- What you need to do
Out of the entries that follow, copy each line containing "tile".

[Source data Boundary: Start]

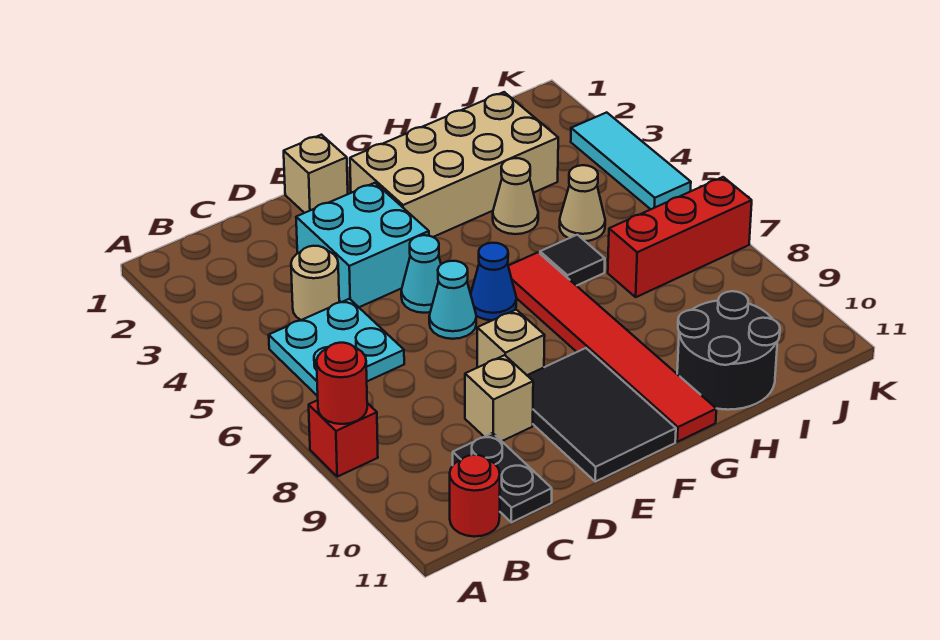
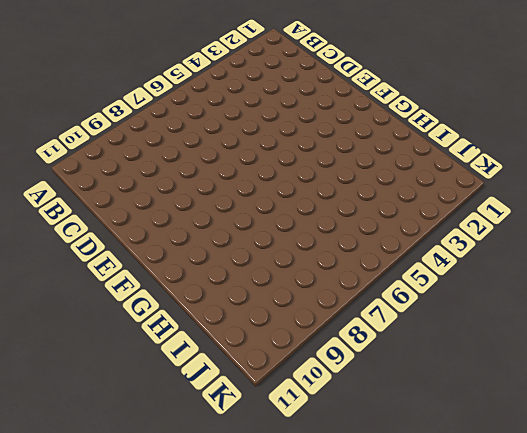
none -> red brick A8 level 1
none -> cyan plate B5:C6 level 1
none -> red round brick B11 level 1

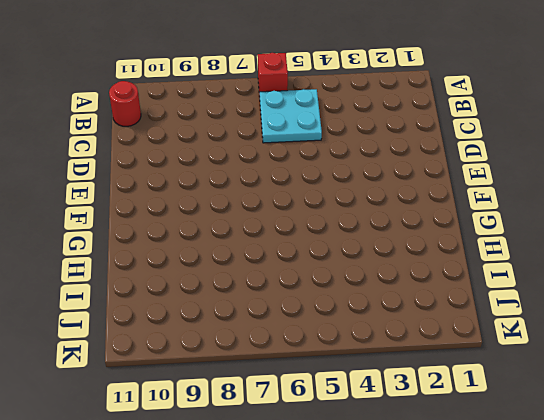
red brick A6 level 1 -> red brick A8 level 1
none -> tan round brick C4 level 1
none -> black plate C10:C11 level 1
none -> cyan brick D3:E4 level 1

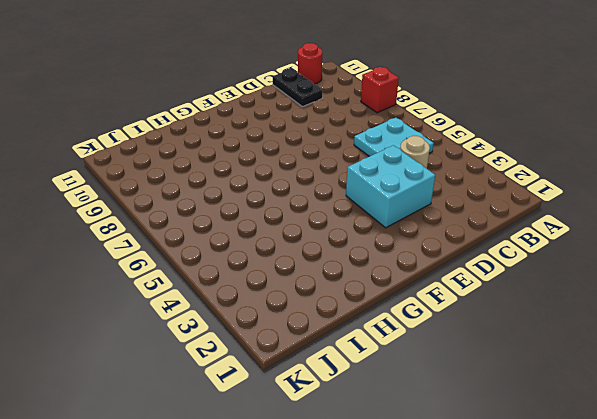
none -> tan brick D9 level 1
none -> tan brick E1 level 1
none -> cyan cone E5 level 1

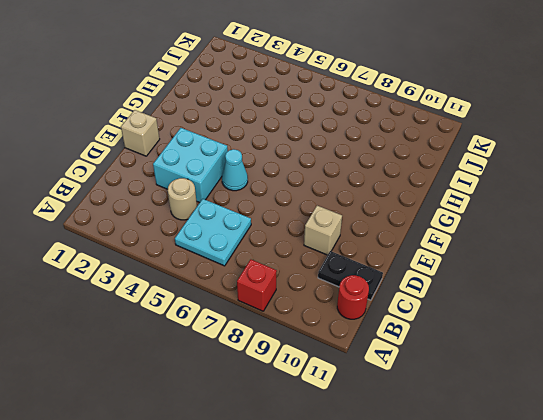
none -> cyan cone E6 level 1
none -> tan brick E8 level 1
none -> black tile E9:F11 level 1

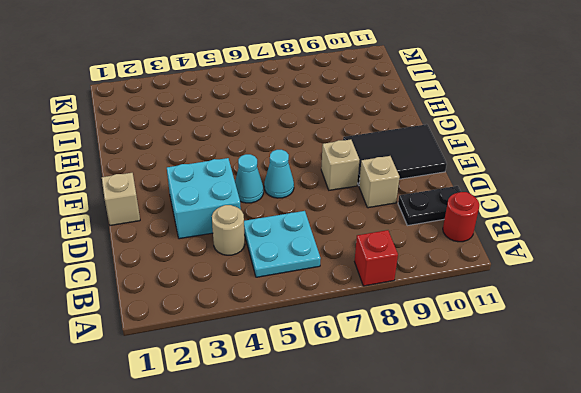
none -> tan brick F2:I3 level 1
none -> blue cone F6 level 1
none -> red tile G6:G11 level 1

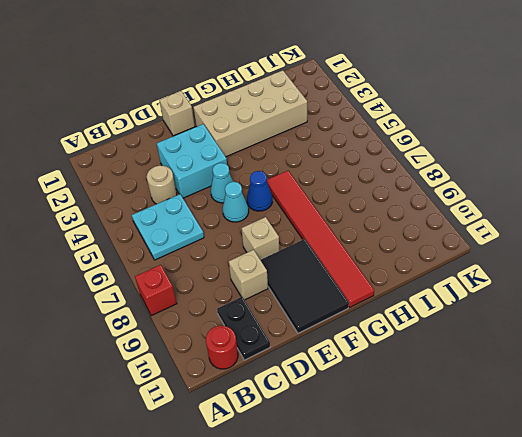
none -> tan cone H4 level 1
none -> black tile H6 level 1
none -> black round brick H10:I11 level 1

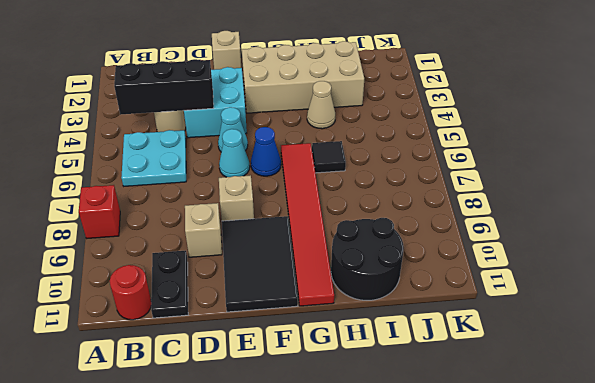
black brick B4:D4 level 2 -> none
none -> tan cone I5 level 1
none -> red brick I7:K7 level 1
none -> cyan tile K3:K5 level 1

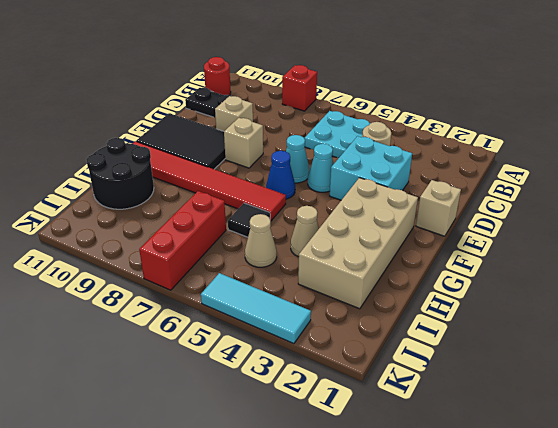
none -> red round brick A8 level 2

[Source data Boundary: End]

- Response
none -> black tile E9:F11 level 1
none -> red tile G6:G11 level 1
none -> black tile H6 level 1
none -> cyan tile K3:K5 level 1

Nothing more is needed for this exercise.